■ Work instruction: Starting at the line that contains "none -> pink hourglass [430,82,461,138]" and ending at the line that contains "none -> brown box [485,683,641,850]", the lines below are to be given again exactly, with nothing added.

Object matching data
········

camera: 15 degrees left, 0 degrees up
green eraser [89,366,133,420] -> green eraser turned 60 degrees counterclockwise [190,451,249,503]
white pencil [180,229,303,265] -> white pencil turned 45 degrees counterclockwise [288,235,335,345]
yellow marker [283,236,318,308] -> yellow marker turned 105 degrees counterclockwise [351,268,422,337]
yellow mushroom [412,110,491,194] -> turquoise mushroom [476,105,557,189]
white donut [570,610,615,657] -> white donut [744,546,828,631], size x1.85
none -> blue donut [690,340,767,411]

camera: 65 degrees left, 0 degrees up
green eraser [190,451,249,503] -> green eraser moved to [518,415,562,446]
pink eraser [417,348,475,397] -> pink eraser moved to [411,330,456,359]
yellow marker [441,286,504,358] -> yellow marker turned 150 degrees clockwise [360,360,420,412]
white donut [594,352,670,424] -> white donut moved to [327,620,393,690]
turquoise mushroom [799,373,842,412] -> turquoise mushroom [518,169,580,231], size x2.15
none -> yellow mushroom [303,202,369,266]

········

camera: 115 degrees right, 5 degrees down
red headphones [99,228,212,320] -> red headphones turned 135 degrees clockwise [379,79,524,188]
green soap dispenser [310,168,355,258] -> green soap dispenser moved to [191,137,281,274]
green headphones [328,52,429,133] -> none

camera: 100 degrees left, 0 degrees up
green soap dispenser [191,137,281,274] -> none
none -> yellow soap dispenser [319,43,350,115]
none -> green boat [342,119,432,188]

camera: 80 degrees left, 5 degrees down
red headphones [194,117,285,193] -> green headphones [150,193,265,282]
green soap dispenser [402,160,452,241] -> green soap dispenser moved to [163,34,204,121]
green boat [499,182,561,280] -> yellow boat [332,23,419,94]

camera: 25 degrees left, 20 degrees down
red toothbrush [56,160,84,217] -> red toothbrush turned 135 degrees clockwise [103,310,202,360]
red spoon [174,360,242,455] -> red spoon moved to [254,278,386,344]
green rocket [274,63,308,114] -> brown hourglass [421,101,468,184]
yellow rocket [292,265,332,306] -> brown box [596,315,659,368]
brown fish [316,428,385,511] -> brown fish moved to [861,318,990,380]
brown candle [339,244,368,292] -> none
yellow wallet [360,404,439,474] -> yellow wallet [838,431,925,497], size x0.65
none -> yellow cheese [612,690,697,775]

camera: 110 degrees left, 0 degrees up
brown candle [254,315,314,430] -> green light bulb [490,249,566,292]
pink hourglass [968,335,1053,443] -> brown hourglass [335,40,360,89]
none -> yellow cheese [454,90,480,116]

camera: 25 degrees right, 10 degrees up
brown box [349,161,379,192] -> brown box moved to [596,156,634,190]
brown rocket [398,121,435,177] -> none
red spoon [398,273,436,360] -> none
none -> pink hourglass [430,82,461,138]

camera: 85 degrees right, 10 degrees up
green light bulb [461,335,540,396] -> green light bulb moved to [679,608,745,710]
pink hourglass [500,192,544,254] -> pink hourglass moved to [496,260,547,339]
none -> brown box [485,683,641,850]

········

■ Answer box:
none -> pink hourglass [430,82,461,138]

camera: 85 degrees right, 10 degrees up
green light bulb [461,335,540,396] -> green light bulb moved to [679,608,745,710]
pink hourglass [500,192,544,254] -> pink hourglass moved to [496,260,547,339]
none -> brown box [485,683,641,850]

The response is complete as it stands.